What is needed. Would you write out the lines below word for word, leaving out the pictures?

The records.

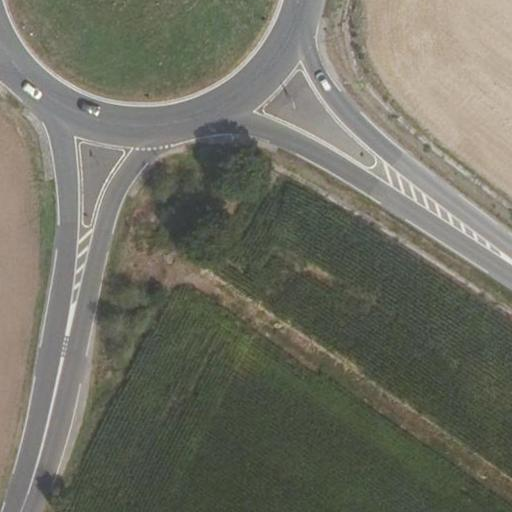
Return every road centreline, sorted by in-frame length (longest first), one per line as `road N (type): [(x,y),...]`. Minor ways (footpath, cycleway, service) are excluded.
road 1 (primary): [(221,112),(293,144),(511,273)]
road 2 (primary): [(511,253),(330,98),(309,56),(304,13)]
road 3 (unclassified): [(63,352),(121,181),(162,130)]
road 4 (unclassified): [(69,111),(63,352)]
road 5 (unclassified): [(63,352),(22,511)]
road 6 (primary): [(221,112),(281,60),(304,13)]
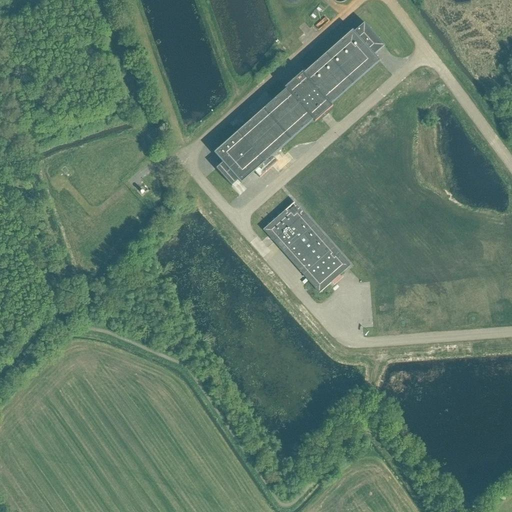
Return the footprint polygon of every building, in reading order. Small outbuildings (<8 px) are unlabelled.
[(328,25),(338,18),(336,13),(325,20),(328,25)] [(286,90),(238,133),(214,154),(222,163),(215,169),(230,186),(237,180),(240,184),(253,172),(258,178),(275,163),(271,157),(313,120),(315,122),(332,107),(330,105),(379,61),(373,55),(383,46),(362,23),(303,75),(302,73),(285,88),(286,90)] [(161,161),(142,176),(145,180),(164,165),(161,161)] [(321,291),(349,266),(294,203),(264,230),(274,242),(277,239),(311,279),(310,280),(321,291)] [(317,295),(314,299),(323,305),(326,300),(317,295)]
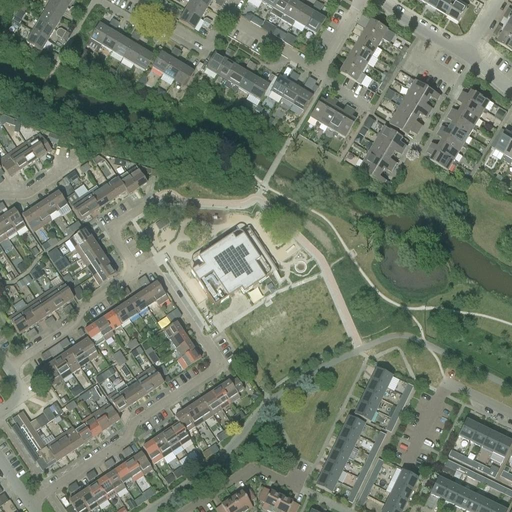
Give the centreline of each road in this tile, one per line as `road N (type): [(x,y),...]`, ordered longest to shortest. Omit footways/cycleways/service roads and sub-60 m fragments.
road 1 (residential): [(29,503),(216,370),(218,357),(163,276),(147,265),(137,270)]
road 2 (residential): [(137,270),(8,372)]
road 3 (residential): [(511,414),(446,384),(407,465)]
road 4 (residential): [(130,0),(206,47),(240,0)]
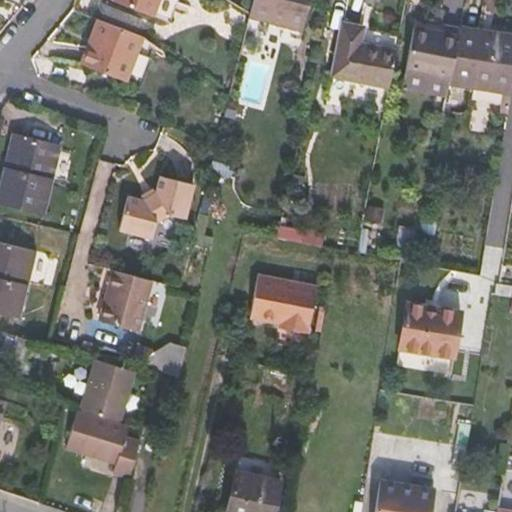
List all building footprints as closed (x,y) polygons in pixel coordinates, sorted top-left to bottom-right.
[(180,0),(115,0),(116,0),(156,16),(172,22),(180,0)] [(302,25),(308,0),(253,0),(251,11),(302,25)] [(103,20),(98,18),(88,44),(92,46),(103,20)] [(88,44),(80,62),(125,81),(142,37),(103,20),(92,46),(88,44)] [(344,21),(334,75),(390,85),(397,50),(361,43),(364,25),(344,21)] [(510,92),(511,76),(511,36),(461,28),(459,38),(450,82),(510,92)] [(412,29),(403,72),(429,78),(437,34),(412,29)] [(429,78),(446,81),(450,82),(459,38),(437,34),(429,78)] [(125,81),(135,84),(151,44),(142,37),(125,81)] [(61,129),(25,118),(21,134),(58,144),(61,129)] [(18,134),(11,132),(2,168),(9,170),(18,134)] [(0,202),(41,212),(58,144),(21,134),(18,134),(9,170),(2,168),(0,177),(0,202)] [(215,166),(227,169),(230,158),(218,155),(215,166)] [(189,188),(157,179),(152,195),(140,202),(138,202),(126,199),(116,230),(147,238),(152,223),(166,215),(180,219),(189,188)] [(150,192),(138,198),(140,202),(152,195),(150,192)] [(204,235),(209,214),(199,211),(191,242),(208,246),(210,237),(204,235)] [(0,241),(0,313),(15,318),(32,250),(0,241)] [(97,317),(135,330),(151,280),(112,268),(97,317)] [(250,319),(279,324),(289,325),(288,329),(308,333),(316,285),(257,275),(250,319)] [(454,356),(461,311),(407,303),(400,347),(454,356)] [(6,367),(22,372),(32,340),(15,336),(6,367)] [(155,354),(151,358),(182,366),(186,348),(173,344),(157,354),(155,354)] [(403,350),(402,363),(451,368),(452,356),(403,350)] [(134,371),(96,359),(81,409),(119,421),(134,371)] [(140,441),(121,435),(124,423),(119,421),(81,409),(72,407),(62,449),(112,464),(110,471),(131,478),(140,441)] [(236,472),(227,511),(272,511),(280,482),(236,472)] [(429,511),(433,492),(381,482),(376,511),(429,511)]
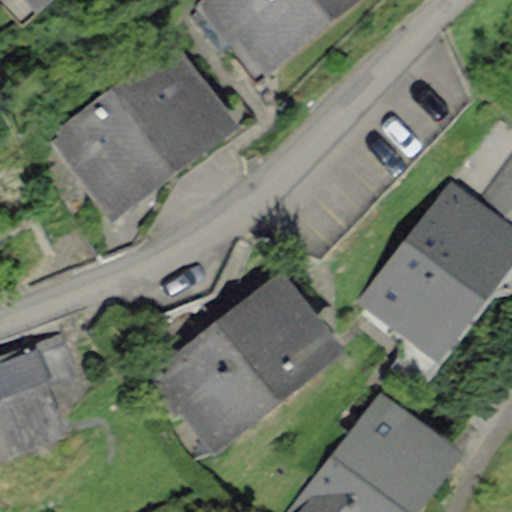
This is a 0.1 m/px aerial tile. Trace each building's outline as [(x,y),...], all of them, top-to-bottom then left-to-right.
[(0,0),(0,8),(9,0),(0,0)] [(212,0),(189,18),(236,78),(335,0),(212,0)] [(206,143),(156,66),(36,144),(86,221),(206,143)] [(419,362),(511,253),(511,124),(508,120),(351,305),(419,362)] [(249,295),(126,387),(176,453),(299,360),(249,295)] [(57,383),(78,377),(65,334),(43,341),(57,383)] [(42,354),(0,370),(0,453),(35,441),(19,398),(54,385),(42,354)] [(416,511),(450,468),(357,396),(266,511),(416,511)]
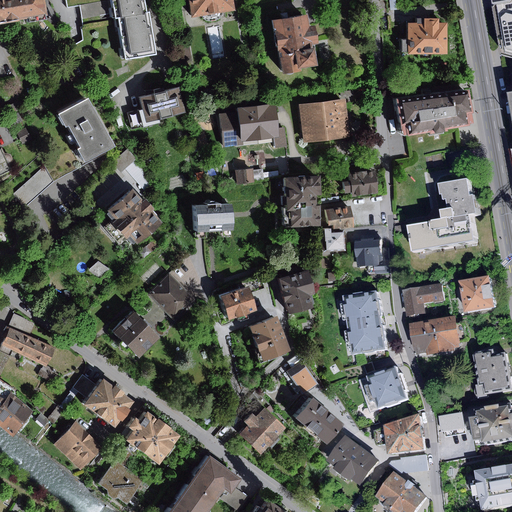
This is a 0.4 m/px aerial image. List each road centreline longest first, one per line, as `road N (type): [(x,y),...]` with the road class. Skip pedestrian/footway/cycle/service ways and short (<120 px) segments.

Output for this exercise.
Return every road centreline, sorted by in-frame length (longest first), one per line as `road N (type): [(x,y),...]`. Minor ways (footpath, cycleway, service) are excluded.
road 1 (primary): [(221,112),(293,144),(511,273)]
road 2 (primary): [(511,253),(330,98),(309,56),(304,13)]
road 3 (unclassified): [(63,352),(121,181),(162,130)]
road 4 (unclassified): [(69,111),(63,352)]
road 5 (unclassified): [(63,352),(22,511)]
road 6 (primary): [(221,112),(281,60),(304,13)]
Return the footprint polygon of every building, in reading order. Small outbuildings (<8 px) are unlabelled.
[(328,25),(338,18),(336,13),(325,20),(328,25)] [(286,90),(238,133),(214,154),(222,163),(215,169),(230,186),(237,180),(240,184),(253,172),(258,178),(275,163),(271,157),(313,120),(315,122),(332,107),(330,105),(379,61),(373,55),(383,46),(362,23),(303,75),(302,73),(285,88),(286,90)] [(161,161),(142,176),(145,180),(164,165),(161,161)] [(321,291),(349,266),(294,203),(264,230),(274,242),(277,239),(311,279),(310,280),(321,291)] [(317,295),(314,299),(323,305),(326,300),(317,295)]
Give the centreline of each road in this tile, one per line as `road N (type): [(x,y),...]`, ordered longest to shortest. Omit footways/cycleways/service roads and sub-60 m fragments.
road 1 (residential): [(29,503),(216,370),(218,357),(163,276),(147,265),(137,270)]
road 2 (residential): [(137,270),(8,372)]
road 3 (residential): [(511,414),(446,384),(407,465)]
road 4 (residential): [(130,0),(206,47),(240,0)]
List all building footprints as closed (x,y) polygons in pixel coordinates, sorted top-left to bottom-right.
[(180,0),(115,0),(116,0),(156,16),(172,22),(180,0)] [(302,25),(308,0),(253,0),(251,11),(302,25)] [(103,20),(98,18),(88,44),(92,46),(103,20)] [(88,44),(80,62),(125,81),(142,37),(103,20),(92,46),(88,44)] [(344,21),(334,75),(390,85),(397,50),(361,43),(364,25),(344,21)] [(510,92),(511,76),(511,36),(461,28),(459,38),(450,82),(510,92)] [(412,29),(403,72),(429,78),(437,34),(412,29)] [(429,78),(446,81),(450,82),(459,38),(437,34),(429,78)] [(125,81),(135,84),(151,44),(142,37),(125,81)] [(61,129),(25,118),(21,134),(58,144),(61,129)] [(18,134),(11,132),(2,168),(9,170),(18,134)] [(0,202),(41,212),(58,144),(21,134),(18,134),(9,170),(2,168),(0,177),(0,202)] [(215,166),(227,169),(230,158),(218,155),(215,166)] [(189,188),(157,179),(152,195),(140,202),(138,202),(126,199),(116,230),(147,238),(152,223),(166,215),(180,219),(189,188)] [(150,192),(138,198),(140,202),(152,195),(150,192)] [(204,235),(209,214),(199,211),(191,242),(208,246),(210,237),(204,235)] [(0,241),(0,313),(15,318),(32,250),(0,241)] [(97,317),(135,330),(151,280),(112,268),(97,317)] [(250,319),(279,324),(289,325),(288,329),(308,333),(316,285),(257,275),(250,319)] [(454,356),(461,311),(407,303),(400,347),(454,356)] [(6,367),(22,372),(32,340),(15,336),(6,367)] [(155,354),(151,358),(182,366),(186,348),(173,344),(157,354),(155,354)] [(403,350),(402,363),(451,368),(452,356),(403,350)] [(134,371),(96,359),(81,409),(119,421),(134,371)] [(140,441),(121,435),(124,423),(119,421),(81,409),(72,407),(62,449),(112,464),(110,471),(131,478),(140,441)] [(236,472),(227,511),(272,511),(280,482),(236,472)] [(429,511),(433,492),(381,482),(376,511),(429,511)]
This is a 0.1 m/px aerial tile. Trace each building's outline as [(x,y),...], all of them, top-to-bottom then left-to-right.
[(0,0),(0,8),(9,0),(0,0)] [(212,0),(189,18),(236,78),(335,0),(212,0)] [(206,143),(156,66),(36,144),(86,221),(206,143)] [(419,362),(511,253),(511,124),(508,120),(351,305),(419,362)] [(249,295),(126,387),(176,453),(299,360),(249,295)] [(57,383),(78,377),(65,334),(43,341),(57,383)] [(42,354),(0,370),(0,453),(35,441),(19,398),(54,385),(42,354)] [(416,511),(450,468),(357,396),(266,511),(416,511)]
This is a 0.4 m/px aerial image. List each road centreline longest first, one per line, as `road N (type): [(x,y),...]` with the road class. Skip pedestrian/footway/cycle/service ways and short (<120 px) segments.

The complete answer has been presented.